> **Records for processing**:
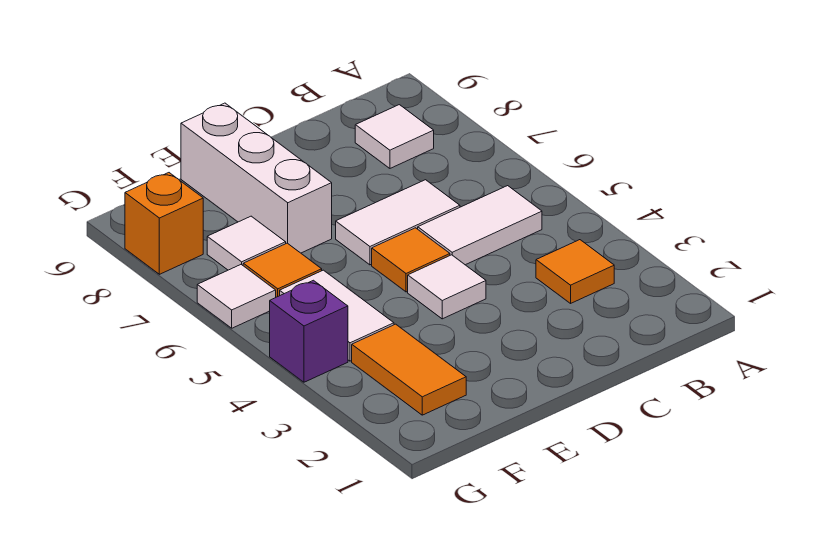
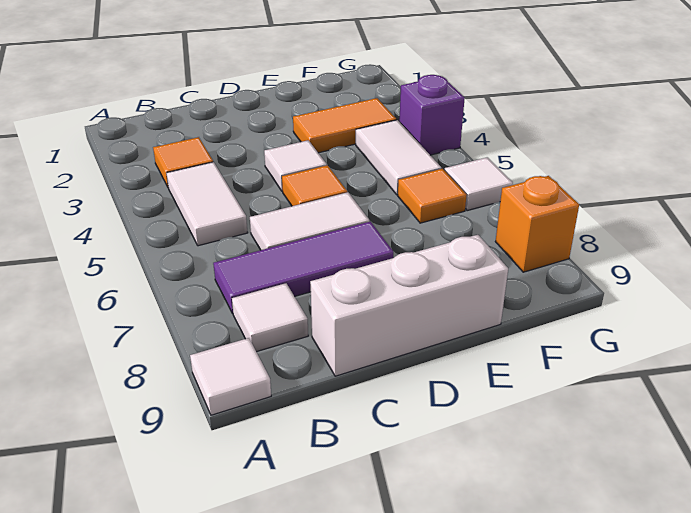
white tile B5:C5 level 1 -> white tile B4:B5 level 1
none -> purple tile B7:D7 level 1
white brick E7:E9 level 1 -> white brick C9:E9 level 1
orange tile F2:F3 level 1 -> orange tile E3:F3 level 1
white tile F7 level 1 -> white tile A9 level 1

> **Directions**:
Retype every entry exactly as written, but omit the pictures.

> **Response to this exercise**:
white tile B5:C5 level 1 -> white tile B4:B5 level 1
none -> purple tile B7:D7 level 1
white brick E7:E9 level 1 -> white brick C9:E9 level 1
orange tile F2:F3 level 1 -> orange tile E3:F3 level 1
white tile F7 level 1 -> white tile A9 level 1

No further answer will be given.